====== TASK INPUT ======

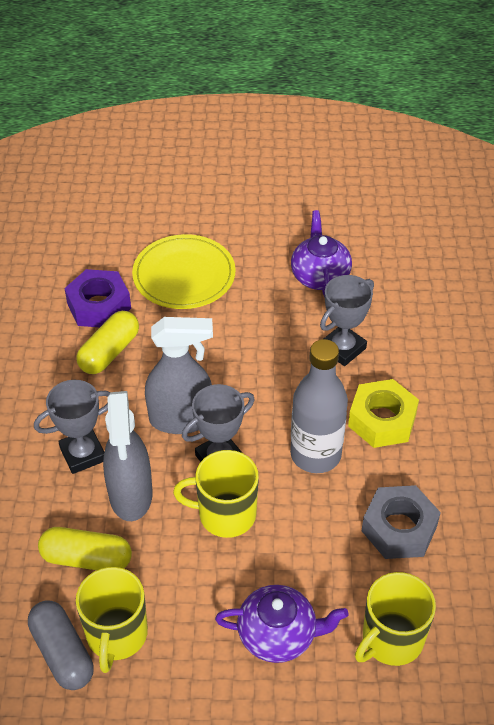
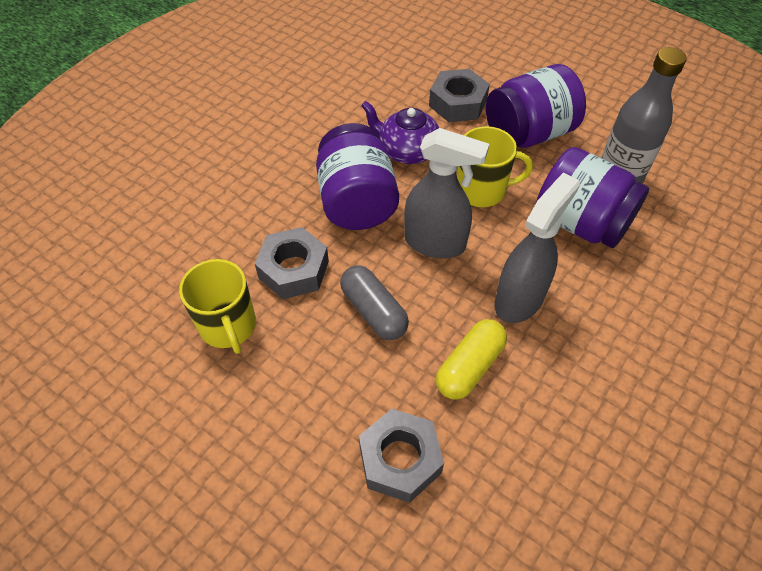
grey nut: 1 -> 3
grey trophy: 3 -> 0
purple jar: 0 -> 3
purple nut: 1 -> 0
purple teapot: 2 -> 1
yellow capsule: 2 -> 1
yellow mug: 3 -> 2
yellow nut: 1 -> 0
yellow plate: 1 -> 0

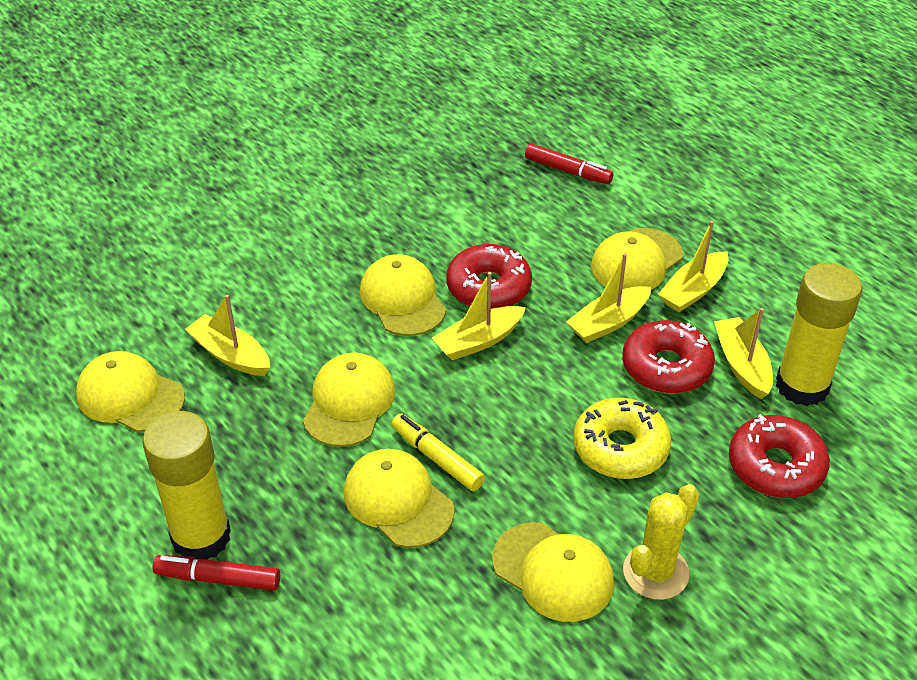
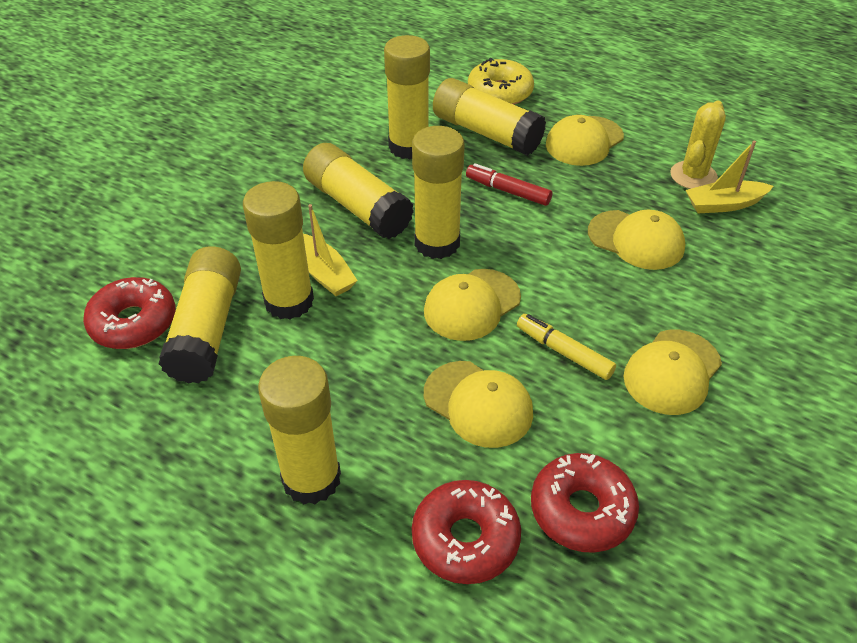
red marker: 2 -> 1
yellow boat: 5 -> 2
yellow cap: 6 -> 5
yellow glue stick: 2 -> 7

======

** WHAT TO WORK ON **
Of the lines above, copy each that contains "yellow".

** TASK OUTPUT **
yellow capsule: 2 -> 1
yellow mug: 3 -> 2
yellow nut: 1 -> 0
yellow plate: 1 -> 0
yellow boat: 5 -> 2
yellow cap: 6 -> 5
yellow glue stick: 2 -> 7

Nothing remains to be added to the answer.